Records shown section start
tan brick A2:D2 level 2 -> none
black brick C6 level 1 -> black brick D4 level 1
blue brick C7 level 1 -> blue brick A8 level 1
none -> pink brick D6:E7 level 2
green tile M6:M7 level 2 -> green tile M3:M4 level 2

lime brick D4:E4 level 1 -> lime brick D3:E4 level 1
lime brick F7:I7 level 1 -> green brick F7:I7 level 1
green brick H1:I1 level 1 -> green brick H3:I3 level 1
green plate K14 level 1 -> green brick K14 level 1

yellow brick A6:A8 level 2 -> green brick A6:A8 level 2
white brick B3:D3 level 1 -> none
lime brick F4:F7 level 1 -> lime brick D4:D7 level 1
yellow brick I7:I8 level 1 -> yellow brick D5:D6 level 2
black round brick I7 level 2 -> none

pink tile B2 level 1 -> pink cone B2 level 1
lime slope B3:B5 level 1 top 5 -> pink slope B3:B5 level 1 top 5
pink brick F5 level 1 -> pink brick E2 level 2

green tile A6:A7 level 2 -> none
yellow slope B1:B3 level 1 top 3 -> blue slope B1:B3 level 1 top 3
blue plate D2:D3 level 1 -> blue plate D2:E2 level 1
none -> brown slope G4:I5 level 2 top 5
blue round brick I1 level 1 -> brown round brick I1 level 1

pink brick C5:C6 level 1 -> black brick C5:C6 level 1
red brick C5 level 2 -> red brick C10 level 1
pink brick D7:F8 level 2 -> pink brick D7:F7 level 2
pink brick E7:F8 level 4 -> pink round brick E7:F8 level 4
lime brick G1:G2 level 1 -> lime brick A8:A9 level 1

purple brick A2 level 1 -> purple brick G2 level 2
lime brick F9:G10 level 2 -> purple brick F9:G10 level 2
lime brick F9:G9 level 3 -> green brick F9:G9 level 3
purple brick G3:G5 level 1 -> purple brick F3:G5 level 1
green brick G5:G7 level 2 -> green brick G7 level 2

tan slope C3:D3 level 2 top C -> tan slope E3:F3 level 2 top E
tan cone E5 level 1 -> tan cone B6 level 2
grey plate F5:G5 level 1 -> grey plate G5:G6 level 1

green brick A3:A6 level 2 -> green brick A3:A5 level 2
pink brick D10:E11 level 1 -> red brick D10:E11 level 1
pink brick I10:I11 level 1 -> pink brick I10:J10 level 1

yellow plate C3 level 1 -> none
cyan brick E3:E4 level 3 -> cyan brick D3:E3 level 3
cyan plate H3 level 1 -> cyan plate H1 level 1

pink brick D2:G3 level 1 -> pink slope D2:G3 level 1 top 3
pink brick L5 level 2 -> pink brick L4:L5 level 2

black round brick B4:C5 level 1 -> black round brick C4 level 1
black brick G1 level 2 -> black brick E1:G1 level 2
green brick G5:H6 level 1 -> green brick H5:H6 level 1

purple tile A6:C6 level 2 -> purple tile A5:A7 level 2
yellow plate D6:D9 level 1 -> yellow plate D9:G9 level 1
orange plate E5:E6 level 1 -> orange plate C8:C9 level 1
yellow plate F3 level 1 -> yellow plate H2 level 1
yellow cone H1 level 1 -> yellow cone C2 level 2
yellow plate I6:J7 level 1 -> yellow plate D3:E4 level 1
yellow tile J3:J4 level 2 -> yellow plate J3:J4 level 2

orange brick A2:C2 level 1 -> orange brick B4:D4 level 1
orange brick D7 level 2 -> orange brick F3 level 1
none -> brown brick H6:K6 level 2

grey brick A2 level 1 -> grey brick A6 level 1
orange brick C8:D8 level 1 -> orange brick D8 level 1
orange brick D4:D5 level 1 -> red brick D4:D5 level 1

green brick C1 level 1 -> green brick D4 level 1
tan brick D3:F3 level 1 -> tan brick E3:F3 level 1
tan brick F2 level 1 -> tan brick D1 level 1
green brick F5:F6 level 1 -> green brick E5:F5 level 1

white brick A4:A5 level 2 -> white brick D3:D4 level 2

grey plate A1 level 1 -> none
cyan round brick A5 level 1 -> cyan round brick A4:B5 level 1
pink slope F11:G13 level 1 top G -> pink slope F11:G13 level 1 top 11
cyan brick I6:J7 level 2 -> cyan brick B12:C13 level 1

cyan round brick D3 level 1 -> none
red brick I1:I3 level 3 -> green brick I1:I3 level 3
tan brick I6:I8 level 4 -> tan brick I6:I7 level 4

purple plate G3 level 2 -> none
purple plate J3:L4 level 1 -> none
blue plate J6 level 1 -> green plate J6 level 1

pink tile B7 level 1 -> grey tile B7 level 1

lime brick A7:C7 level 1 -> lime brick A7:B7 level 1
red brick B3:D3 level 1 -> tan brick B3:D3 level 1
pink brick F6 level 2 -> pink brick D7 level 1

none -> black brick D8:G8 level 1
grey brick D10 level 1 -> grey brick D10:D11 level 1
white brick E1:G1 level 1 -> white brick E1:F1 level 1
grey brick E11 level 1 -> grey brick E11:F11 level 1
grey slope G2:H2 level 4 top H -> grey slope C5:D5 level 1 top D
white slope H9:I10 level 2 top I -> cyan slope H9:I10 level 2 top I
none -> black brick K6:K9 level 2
Records shown section end
* [What is required] Which lines above run from the one containing "cyan round brick D3 level 1 -> none" down to the one containing "red brick B3:D3"? Repeat exactly those, both ends included, and nothing else.

* [Answer for the task]
cyan round brick D3 level 1 -> none
red brick I1:I3 level 3 -> green brick I1:I3 level 3
tan brick I6:I8 level 4 -> tan brick I6:I7 level 4

purple plate G3 level 2 -> none
purple plate J3:L4 level 1 -> none
blue plate J6 level 1 -> green plate J6 level 1

pink tile B7 level 1 -> grey tile B7 level 1

lime brick A7:C7 level 1 -> lime brick A7:B7 level 1
red brick B3:D3 level 1 -> tan brick B3:D3 level 1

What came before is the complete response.